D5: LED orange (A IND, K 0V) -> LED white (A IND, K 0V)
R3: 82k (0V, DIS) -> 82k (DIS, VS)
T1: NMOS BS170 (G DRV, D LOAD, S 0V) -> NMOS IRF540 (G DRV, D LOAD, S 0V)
--
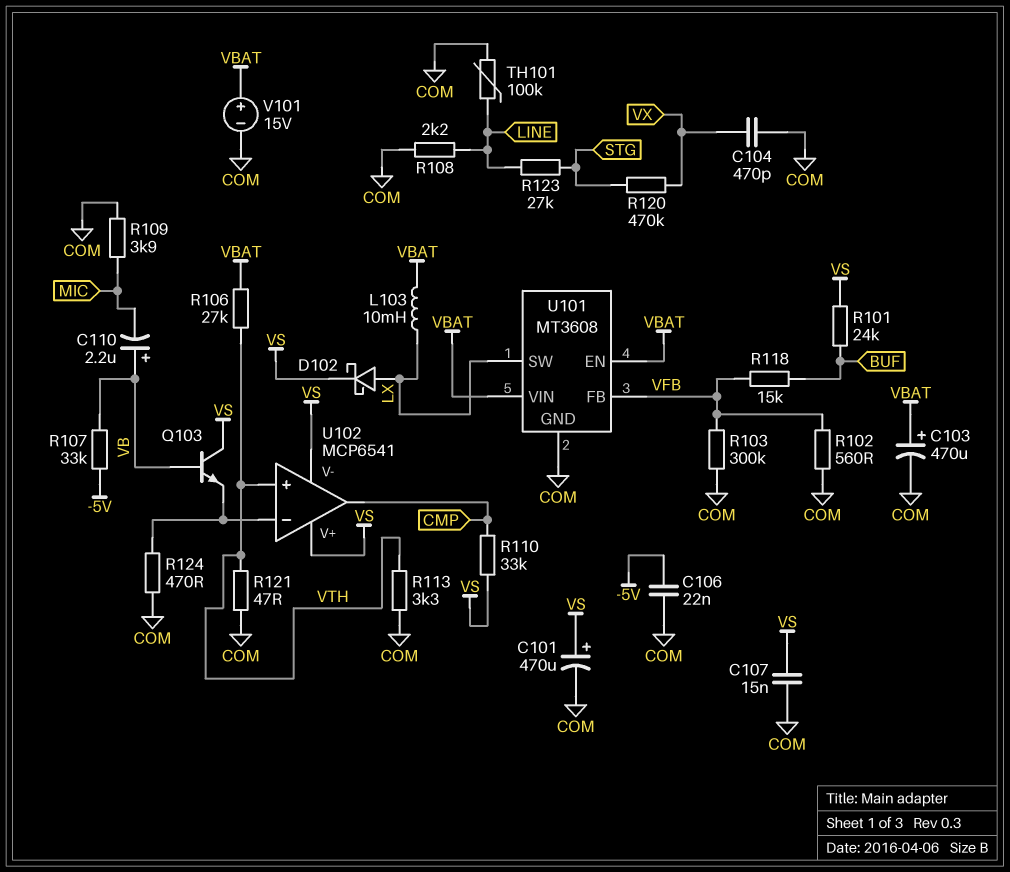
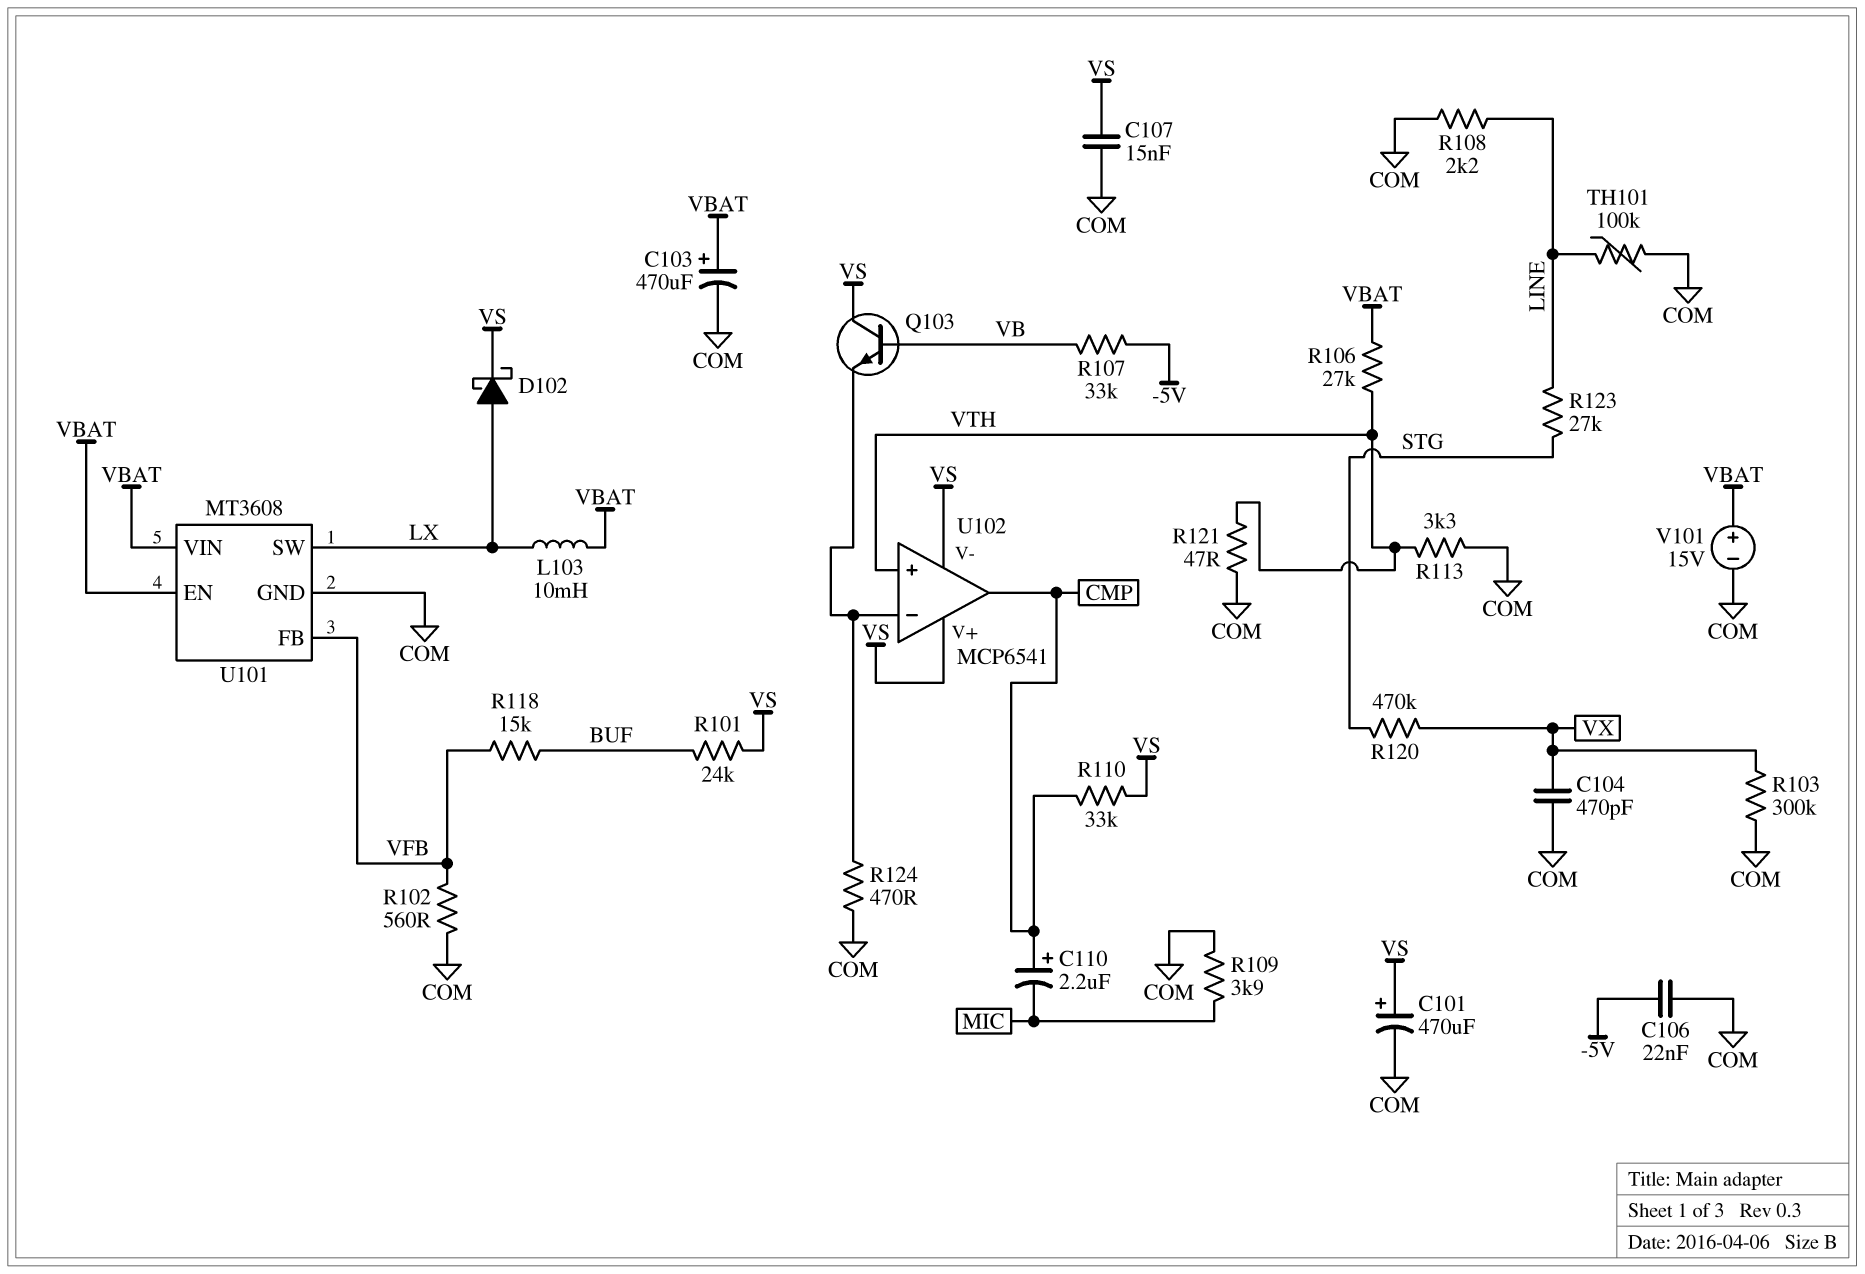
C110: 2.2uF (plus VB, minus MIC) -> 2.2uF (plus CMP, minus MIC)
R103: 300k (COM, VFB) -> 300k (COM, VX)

Exercise description. Copy out the lines above exactly, beginning at the one that contains "R3: 82k (0V, DIS) -> 82k (DIS, VS)" and ending at the one that contains "T1: NMOS BS170".

Your solution.
R3: 82k (0V, DIS) -> 82k (DIS, VS)
T1: NMOS BS170 (G DRV, D LOAD, S 0V) -> NMOS IRF540 (G DRV, D LOAD, S 0V)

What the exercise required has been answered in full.